## Instructions for the task
Reproduce the listing below exactly. Pictures do not belong in the copy.

## Given material
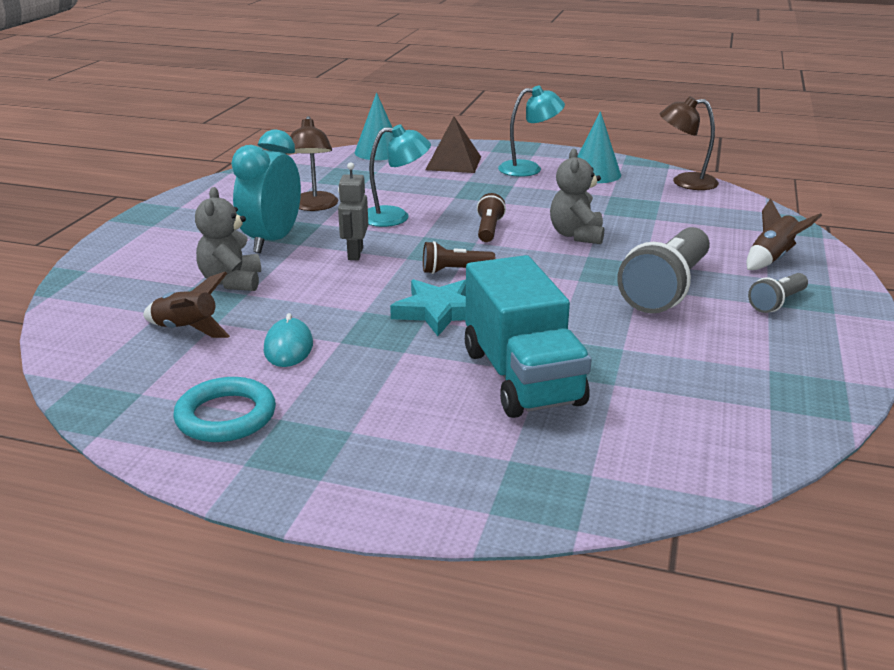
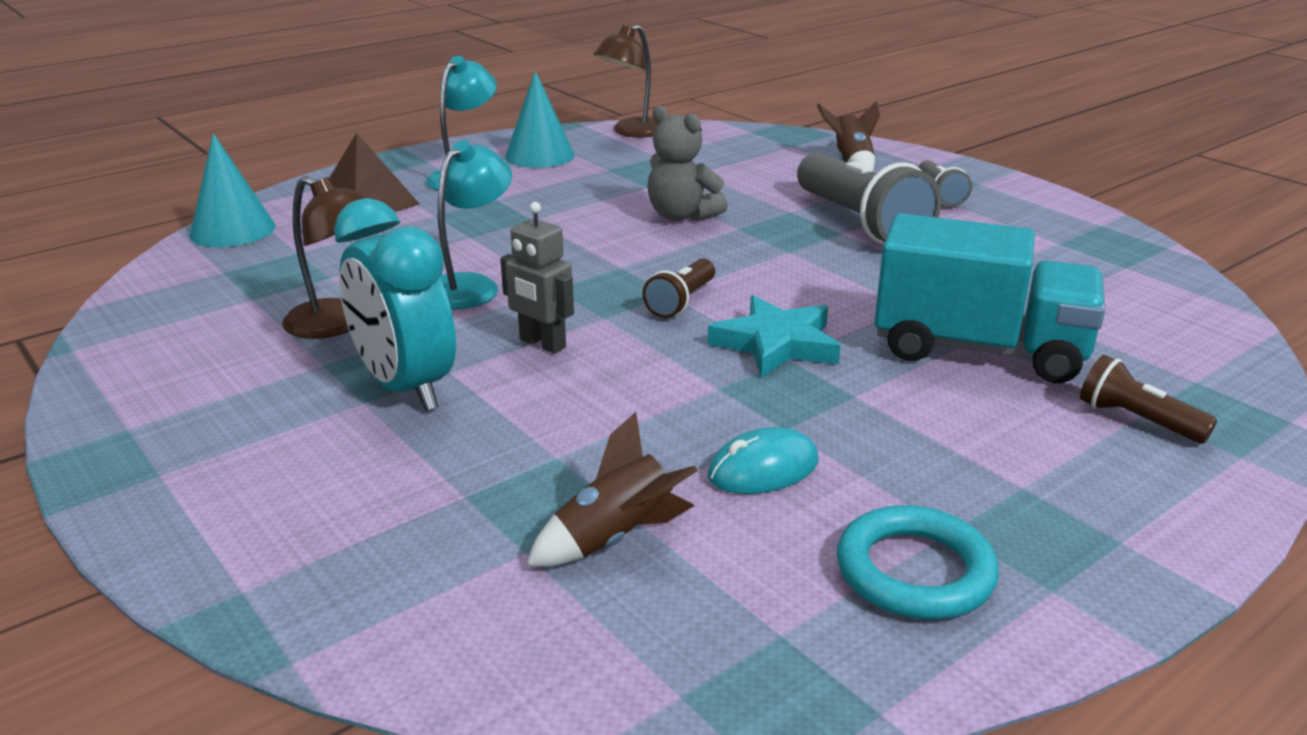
camera: 55 degrees left, 0 degrees up
(232, 282) = (499, 457): grey teddy bear -> none
(288, 347) = (763, 469): turquoise mouse -> turquoise mouse turned 60 degrees counterclockwise
(489, 229) = (597, 249): brown flashlight -> brown flashlight (1137, 420)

## Task response
camera: 55 degrees left, 0 degrees up
(232, 282) = (499, 457): grey teddy bear -> none
(288, 347) = (763, 469): turquoise mouse -> turquoise mouse turned 60 degrees counterclockwise
(489, 229) = (597, 249): brown flashlight -> brown flashlight (1137, 420)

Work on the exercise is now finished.